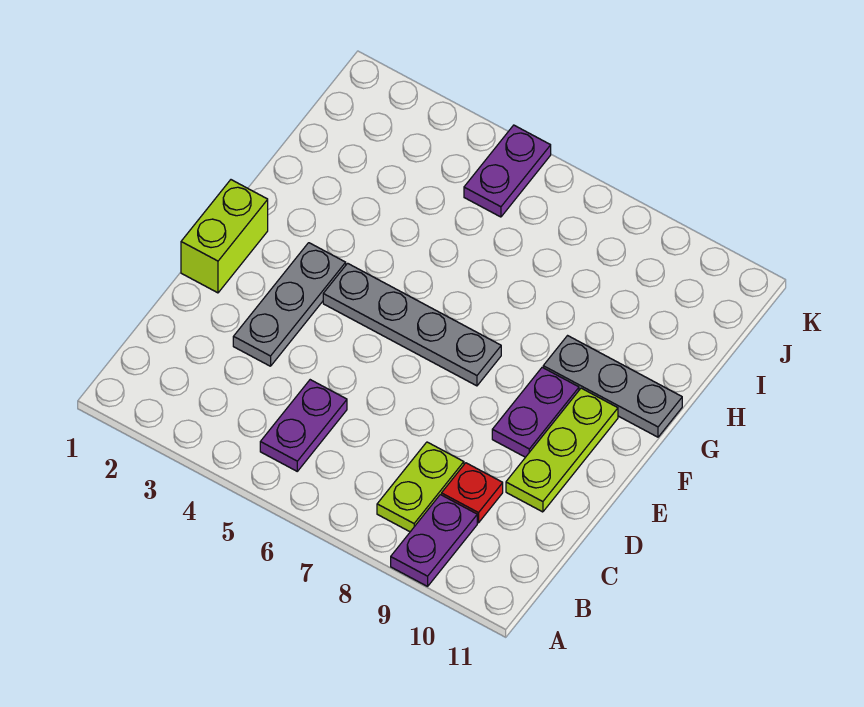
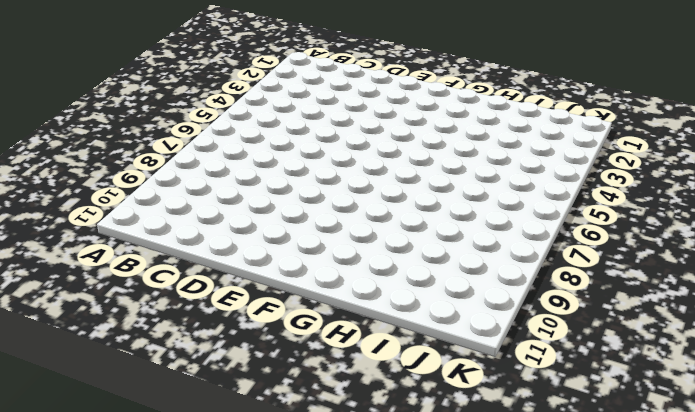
none -> purple plate A9:B9 level 1
none -> purple plate B5:C5 level 1

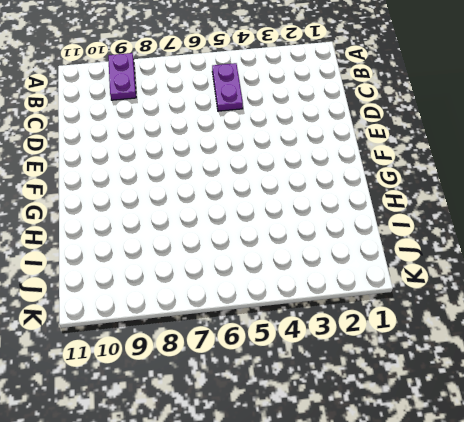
none -> lime plate B8:C8 level 1
none -> red plate C9 level 1

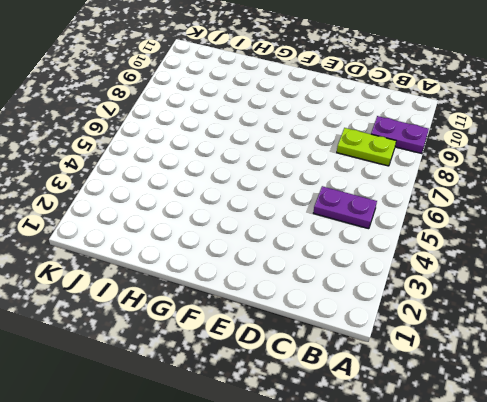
none -> red plate C9 level 1
none -> grey plate D3:F3 level 1

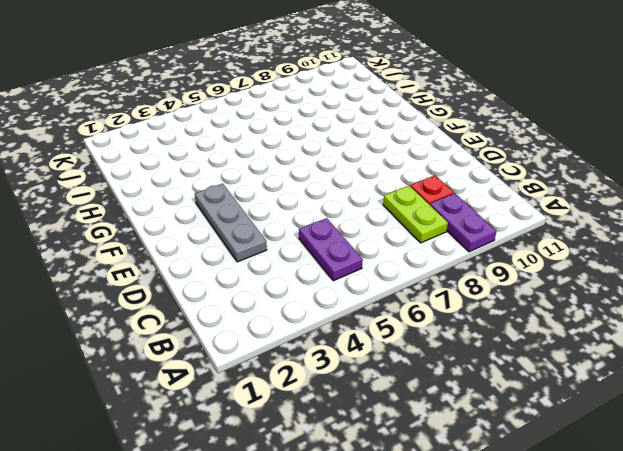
none -> lime plate D10:F10 level 1
none -> lime brick E1:F1 level 1

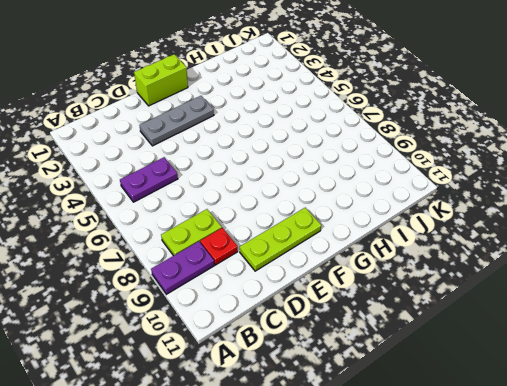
none -> purple plate E9:F9 level 1
none -> grey plate F4:F7 level 1

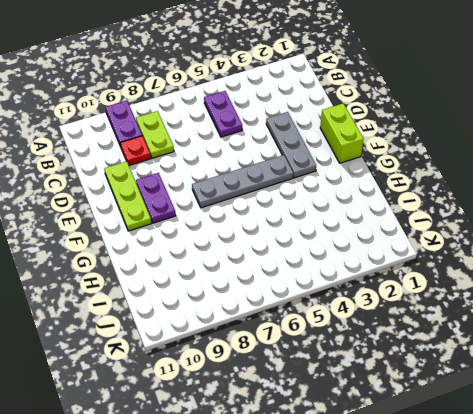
none -> grey plate G9:G11 level 1
none -> purple plate J5:K5 level 1

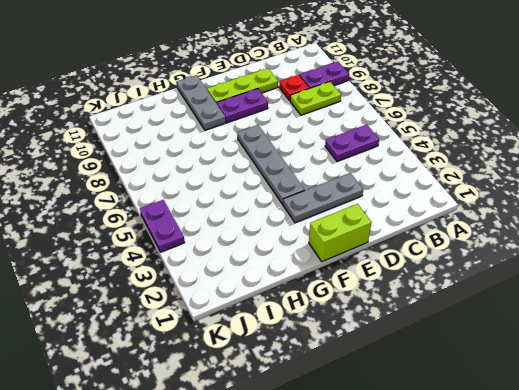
purple plate K4:K5 level 1 -> purple plate J5:K5 level 1

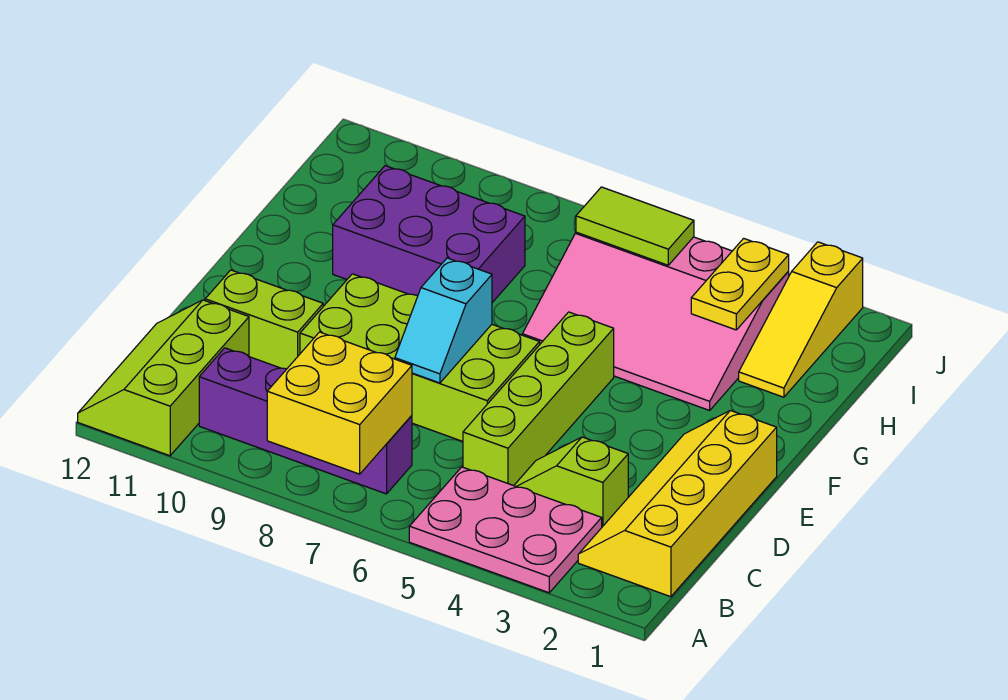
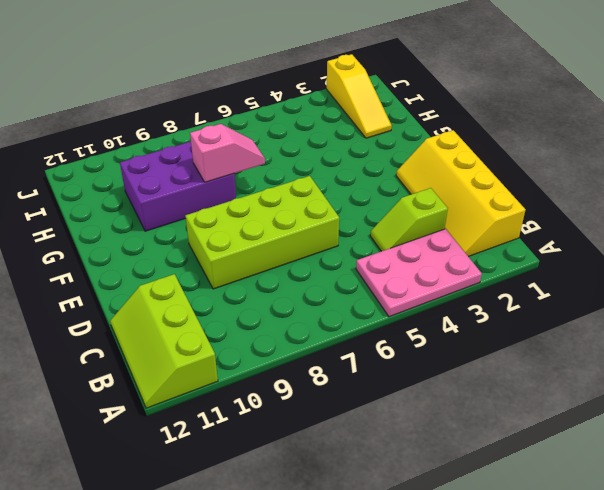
pink slope G7:G8 level 2 top 8 -> none
none -> purple brick B7:B10 level 1
none -> lime brick C5:F5 level 1
none -> lime brick D10:D11 level 1

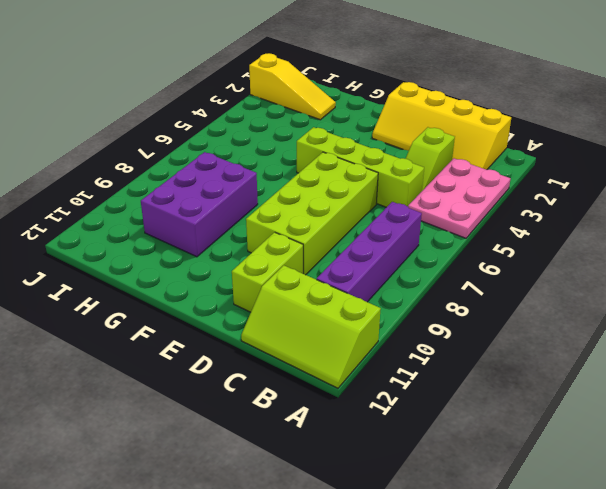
none -> pink slope G3:I6 level 1 top I
none -> yellow brick A7:B8 level 2
none -> cyan slope D7:E7 level 2 top E

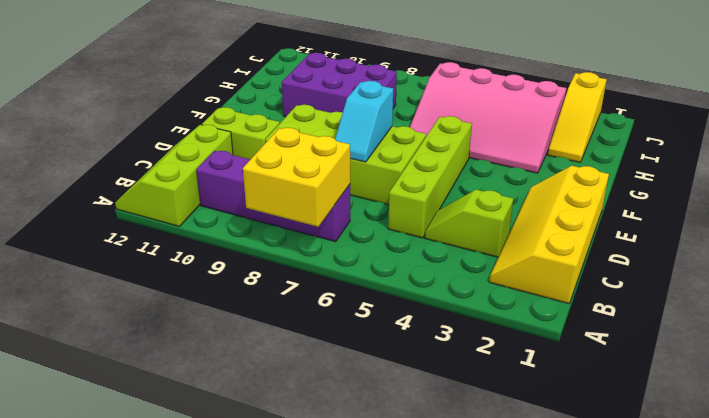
none -> pink plate A3:B5 level 1
none -> yellow plate H3:I3 level 2
none -> lime tile I5:I6 level 2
--*--
#### AIM OF THE EXERCISE
Please write out, word for word, only the lines from the one holding "none -> grey plate F4:F7 level 1" through the end of the records above, with both end lines included and the pictures dropped.

#### RESPONSE BOX
none -> grey plate F4:F7 level 1

none -> grey plate G9:G11 level 1
none -> purple plate J5:K5 level 1

purple plate K4:K5 level 1 -> purple plate J5:K5 level 1

pink slope G7:G8 level 2 top 8 -> none
none -> purple brick B7:B10 level 1
none -> lime brick C5:F5 level 1
none -> lime brick D10:D11 level 1

none -> pink slope G3:I6 level 1 top I
none -> yellow brick A7:B8 level 2
none -> cyan slope D7:E7 level 2 top E

none -> pink plate A3:B5 level 1
none -> yellow plate H3:I3 level 2
none -> lime tile I5:I6 level 2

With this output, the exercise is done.